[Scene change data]
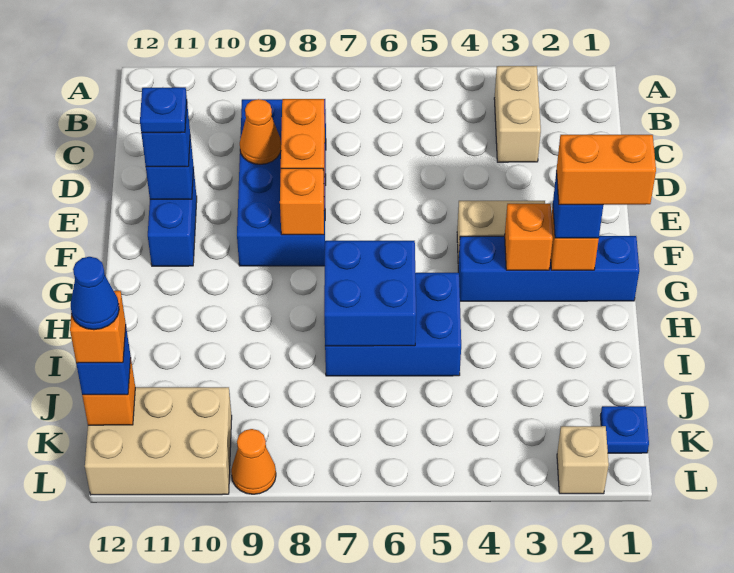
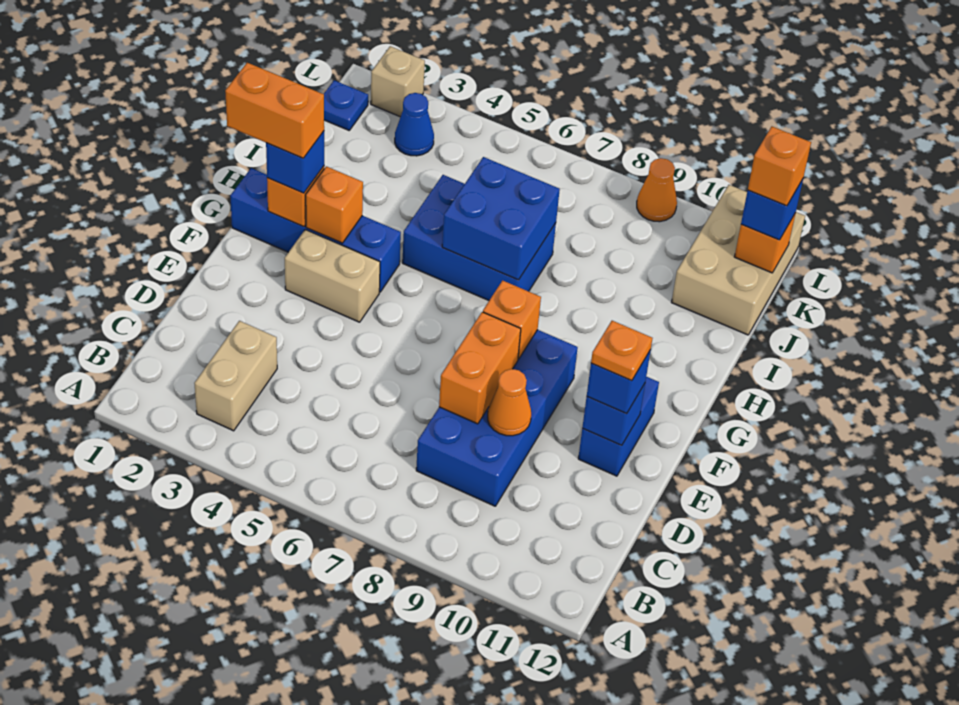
blue plate E11 level 4 -> orange plate E11 level 4
tan brick K10:L12 level 1 -> tan brick J11:L12 level 1
blue cone K12 level 5 -> blue cone K3 level 1

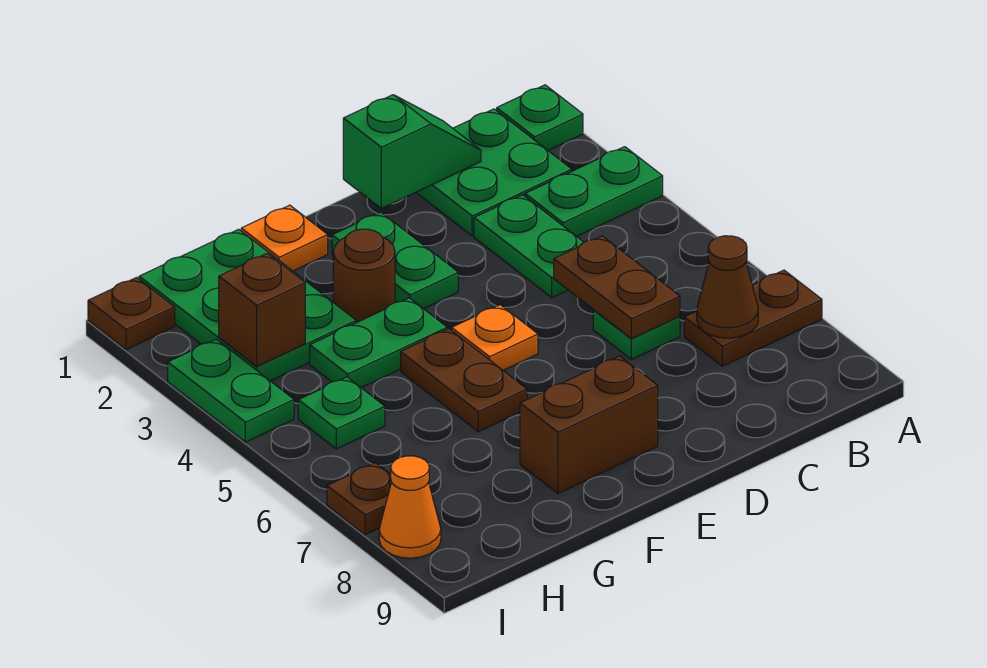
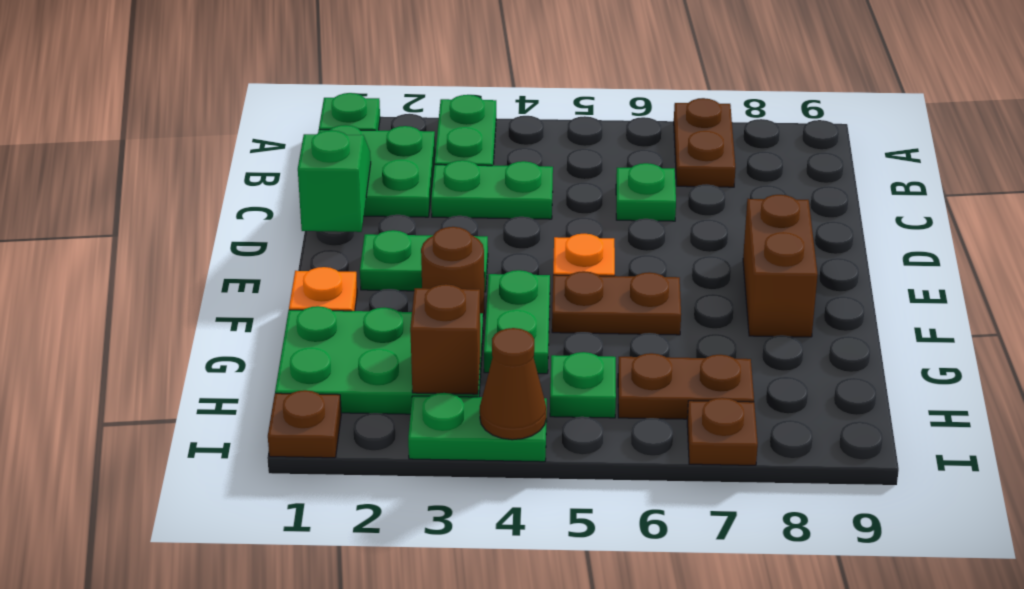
brown cone B7 level 2 -> brown cone I4 level 2
brown plate C5:C6 level 2 -> brown plate H6:H7 level 1
orange cone I8 level 1 -> none

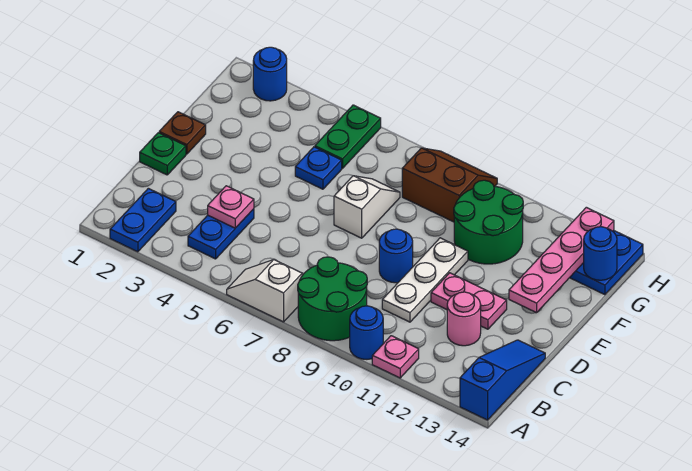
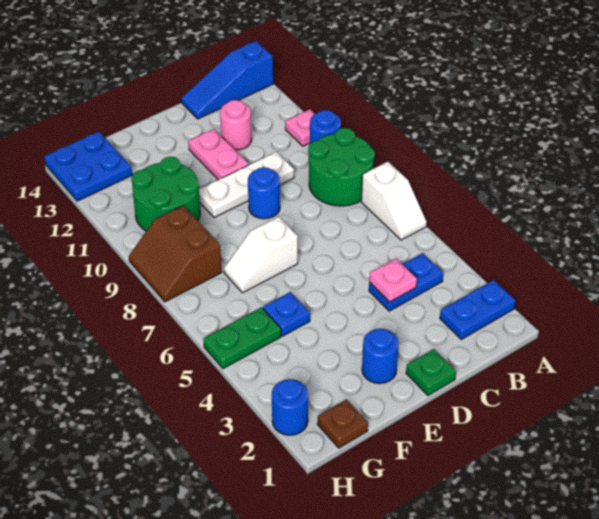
brown plate E1 level 1 -> brown plate G1 level 1
pink plate E13:H13 level 2 -> none
blue round brick G14 level 2 -> blue round brick E2 level 1

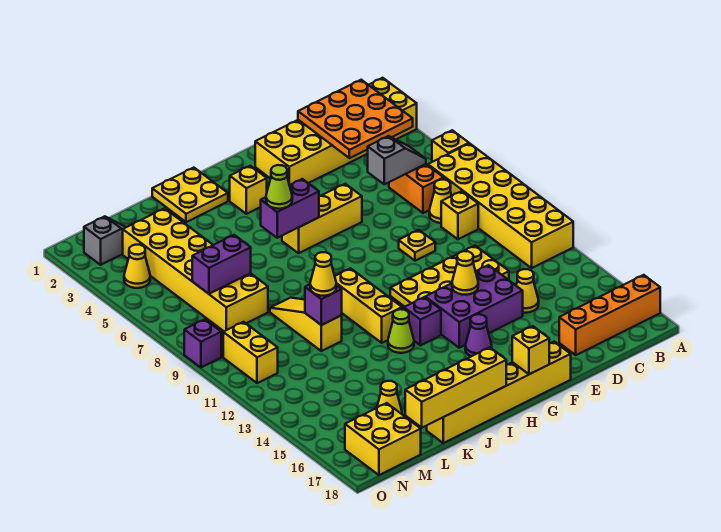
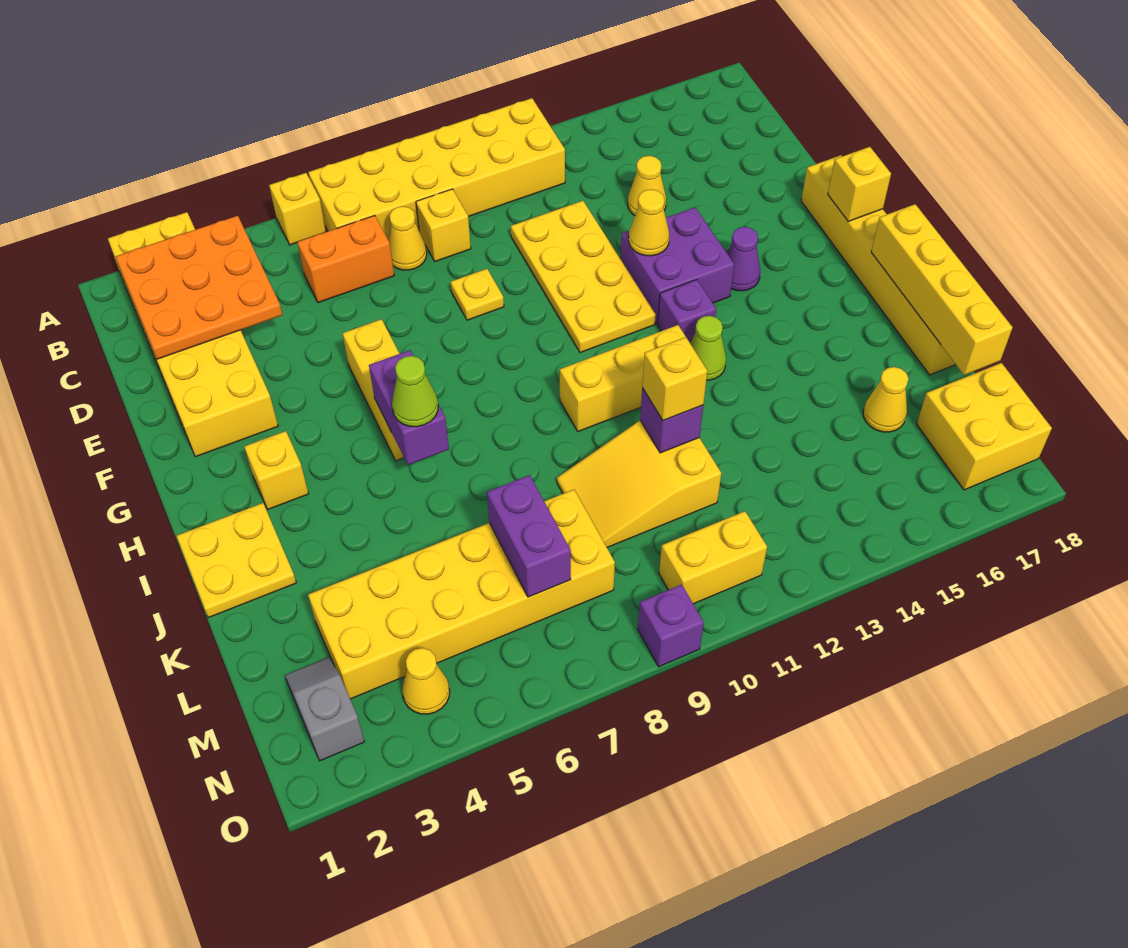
orange brick A17:D17 level 1 -> none
grey slope C6:D6 level 2 top D -> none
purple brick E13:G14 level 1 -> purple brick F13:G14 level 1
yellow slope K9:K11 level 1 top 11 -> yellow slope K9:L11 level 1 top 11
yellow cone K11 level 3 -> yellow brick K11 level 3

Task objective = Each entry should be copied exactly as written, though any pictures stay out.

Your solution =
blue plate E11 level 4 -> orange plate E11 level 4
tan brick K10:L12 level 1 -> tan brick J11:L12 level 1
blue cone K12 level 5 -> blue cone K3 level 1

brown cone B7 level 2 -> brown cone I4 level 2
brown plate C5:C6 level 2 -> brown plate H6:H7 level 1
orange cone I8 level 1 -> none

brown plate E1 level 1 -> brown plate G1 level 1
pink plate E13:H13 level 2 -> none
blue round brick G14 level 2 -> blue round brick E2 level 1

orange brick A17:D17 level 1 -> none
grey slope C6:D6 level 2 top D -> none
purple brick E13:G14 level 1 -> purple brick F13:G14 level 1
yellow slope K9:K11 level 1 top 11 -> yellow slope K9:L11 level 1 top 11
yellow cone K11 level 3 -> yellow brick K11 level 3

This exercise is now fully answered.